About this exercise
Provide again, from the entries below, every line from the one containing "yellow pawn [477,466,537,531] -> none" through the one containing "brown bell [907,411,976,498]", exactly as written, and no other line.

Supplied material
+ + + +

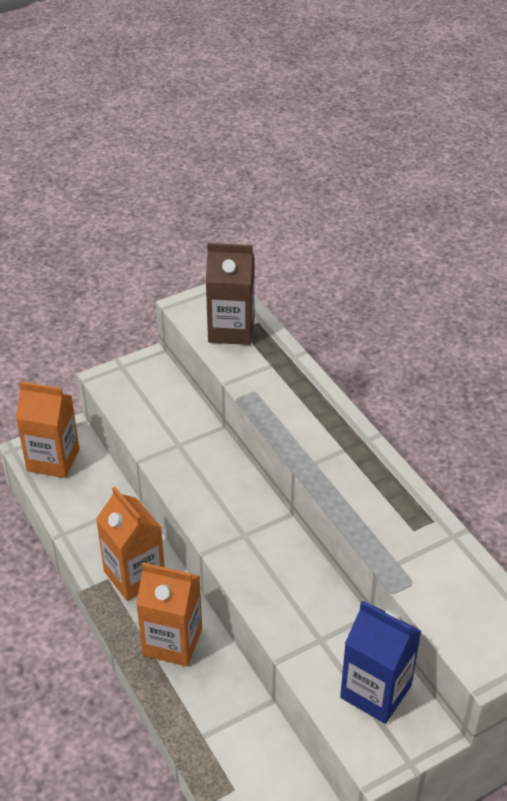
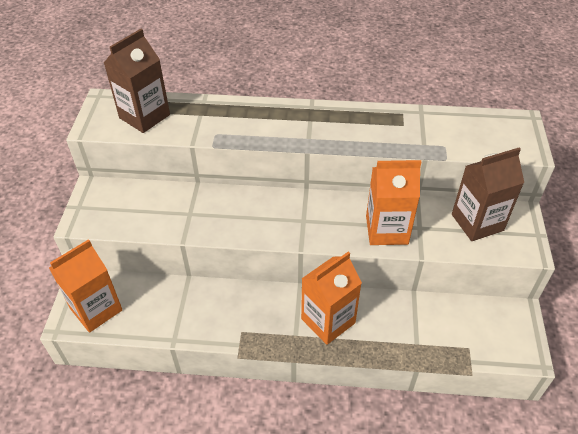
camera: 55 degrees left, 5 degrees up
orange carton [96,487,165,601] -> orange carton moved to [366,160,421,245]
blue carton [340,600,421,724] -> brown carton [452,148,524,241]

+ + + +

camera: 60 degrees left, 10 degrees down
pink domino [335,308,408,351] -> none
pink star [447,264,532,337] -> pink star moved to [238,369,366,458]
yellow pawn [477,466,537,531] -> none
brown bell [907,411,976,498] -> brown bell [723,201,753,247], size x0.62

+ + + +

Result for this task
yellow pawn [477,466,537,531] -> none
brown bell [907,411,976,498] -> brown bell [723,201,753,247], size x0.62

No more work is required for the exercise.